Work request:
Look through the material below. Return exactly the lines from the one with "camera: 30 degrees left, 0 degrees up" through the one with "(613, 326) = (749, 297): none", both included.

Dataset records:

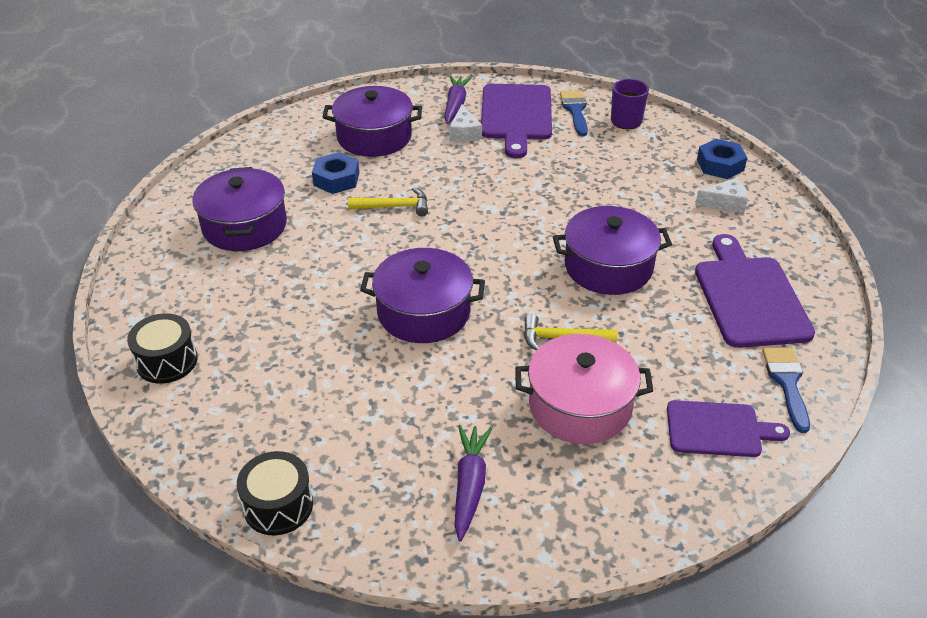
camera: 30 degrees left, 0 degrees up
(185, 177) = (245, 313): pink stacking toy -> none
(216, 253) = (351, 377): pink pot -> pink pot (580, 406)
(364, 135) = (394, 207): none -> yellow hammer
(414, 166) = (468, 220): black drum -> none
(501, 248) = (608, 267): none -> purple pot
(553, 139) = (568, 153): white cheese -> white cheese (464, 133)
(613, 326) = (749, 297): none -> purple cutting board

...

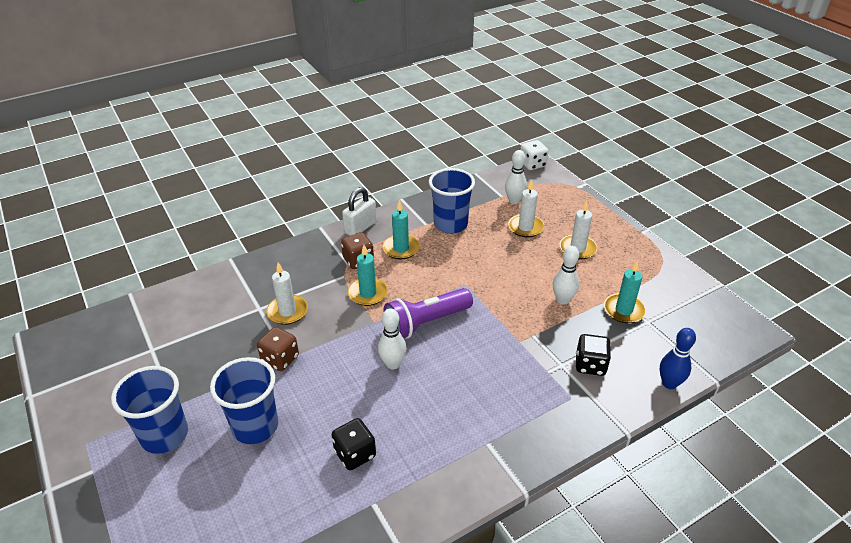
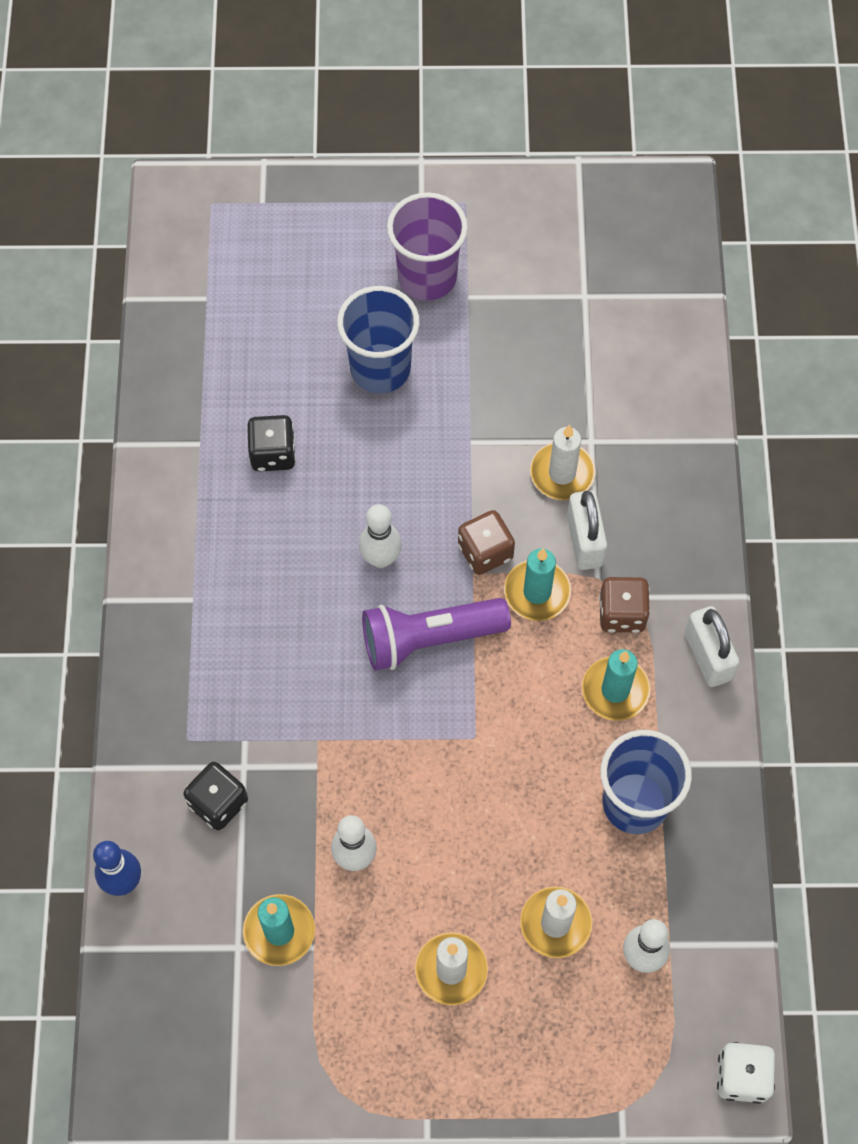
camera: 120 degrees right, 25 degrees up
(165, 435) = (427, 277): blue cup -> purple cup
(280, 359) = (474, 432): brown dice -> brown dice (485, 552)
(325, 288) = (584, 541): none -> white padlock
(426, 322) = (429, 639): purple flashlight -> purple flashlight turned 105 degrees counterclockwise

Problem solution:
camera: 30 degrees left, 0 degrees up
(185, 177) = (245, 313): pink stacking toy -> none
(216, 253) = (351, 377): pink pot -> pink pot (580, 406)
(364, 135) = (394, 207): none -> yellow hammer
(414, 166) = (468, 220): black drum -> none
(501, 248) = (608, 267): none -> purple pot
(553, 139) = (568, 153): white cheese -> white cheese (464, 133)
(613, 326) = (749, 297): none -> purple cutting board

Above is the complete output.